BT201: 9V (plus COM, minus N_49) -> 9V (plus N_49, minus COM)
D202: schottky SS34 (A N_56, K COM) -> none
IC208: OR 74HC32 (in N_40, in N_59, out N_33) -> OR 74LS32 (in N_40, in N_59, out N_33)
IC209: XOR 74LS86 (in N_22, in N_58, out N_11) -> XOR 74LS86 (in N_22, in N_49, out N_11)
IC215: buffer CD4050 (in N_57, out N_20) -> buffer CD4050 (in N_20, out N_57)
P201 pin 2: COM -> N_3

____________

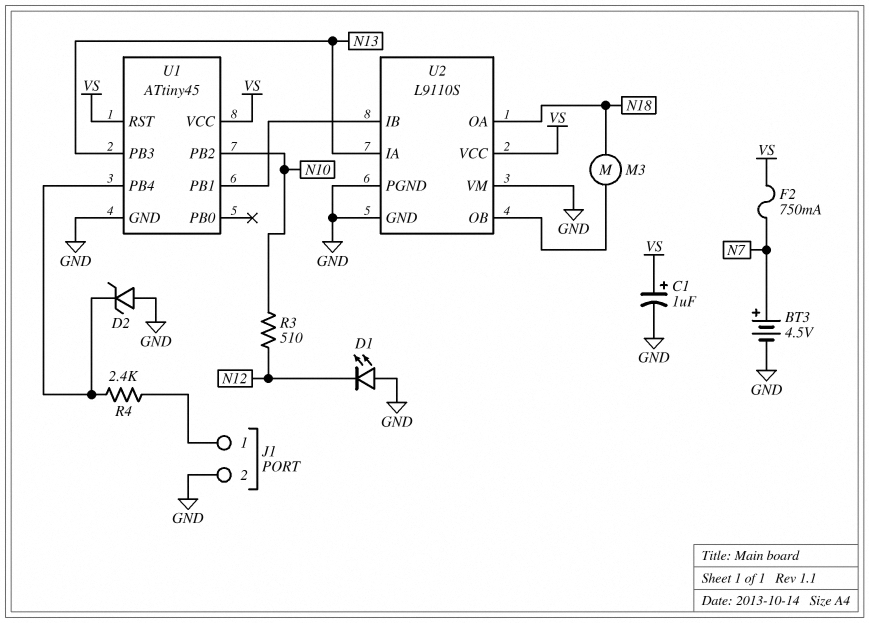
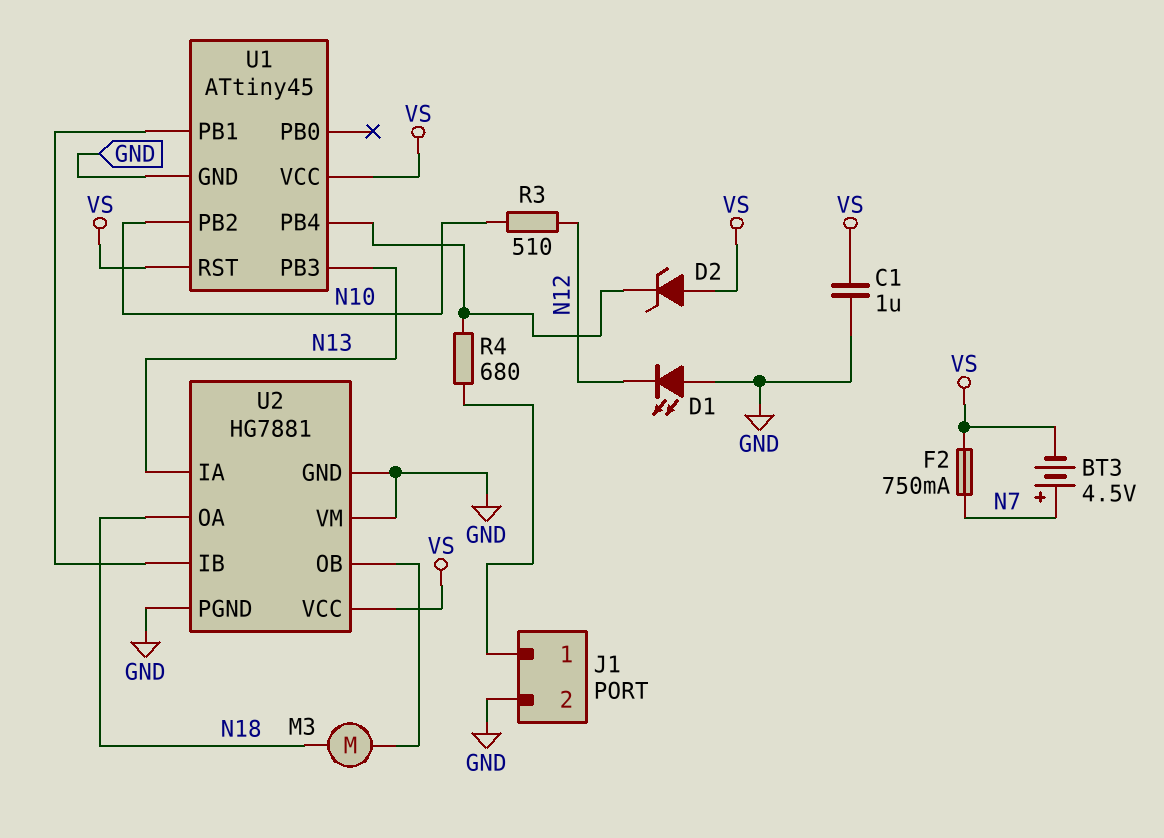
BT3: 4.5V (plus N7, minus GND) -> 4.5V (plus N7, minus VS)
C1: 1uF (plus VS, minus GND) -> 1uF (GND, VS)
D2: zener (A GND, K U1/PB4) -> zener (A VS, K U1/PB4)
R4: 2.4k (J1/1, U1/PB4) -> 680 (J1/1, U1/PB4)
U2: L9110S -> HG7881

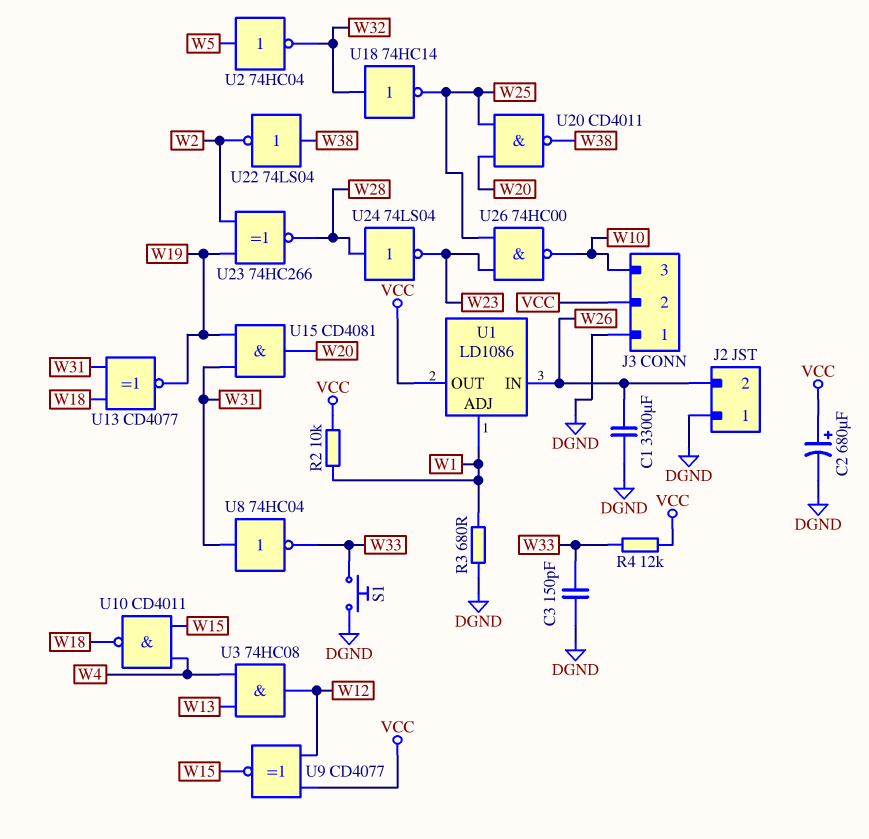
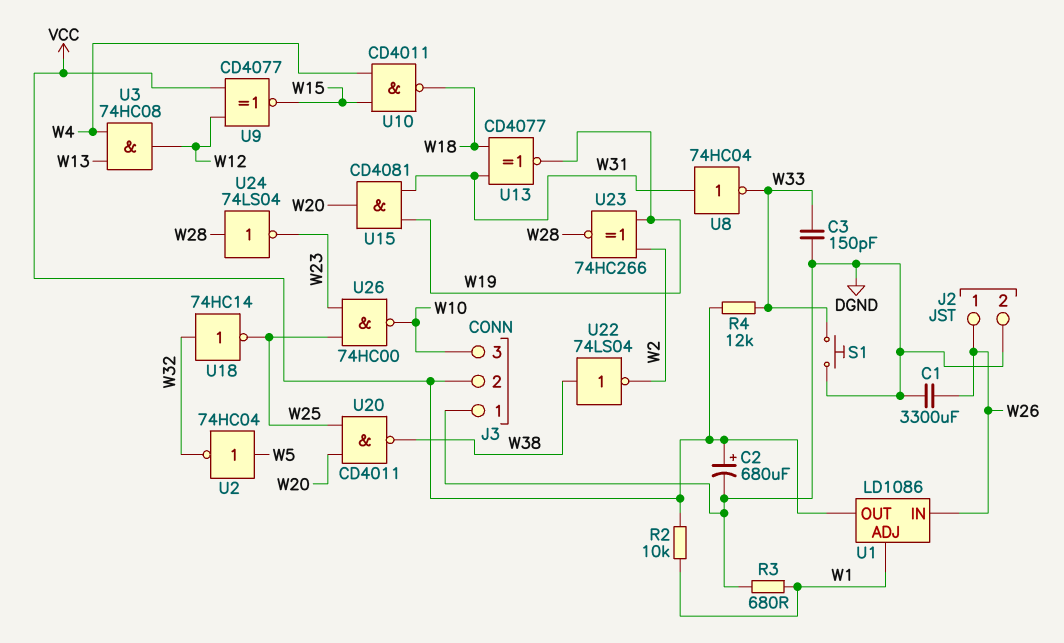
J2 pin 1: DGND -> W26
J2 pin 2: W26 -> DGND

____________

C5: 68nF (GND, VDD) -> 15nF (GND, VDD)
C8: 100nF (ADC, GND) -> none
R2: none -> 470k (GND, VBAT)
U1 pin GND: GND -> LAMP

____________

- **Work request**: Would you please write out, exactly and with no other lines, the stretch of the listing above from the line containing "BT201: 9V (plus" through the line containing "P201 pin 2: COM -> N_3"?

- **Written answer**:
BT201: 9V (plus COM, minus N_49) -> 9V (plus N_49, minus COM)
D202: schottky SS34 (A N_56, K COM) -> none
IC208: OR 74HC32 (in N_40, in N_59, out N_33) -> OR 74LS32 (in N_40, in N_59, out N_33)
IC209: XOR 74LS86 (in N_22, in N_58, out N_11) -> XOR 74LS86 (in N_22, in N_49, out N_11)
IC215: buffer CD4050 (in N_57, out N_20) -> buffer CD4050 (in N_20, out N_57)
P201 pin 2: COM -> N_3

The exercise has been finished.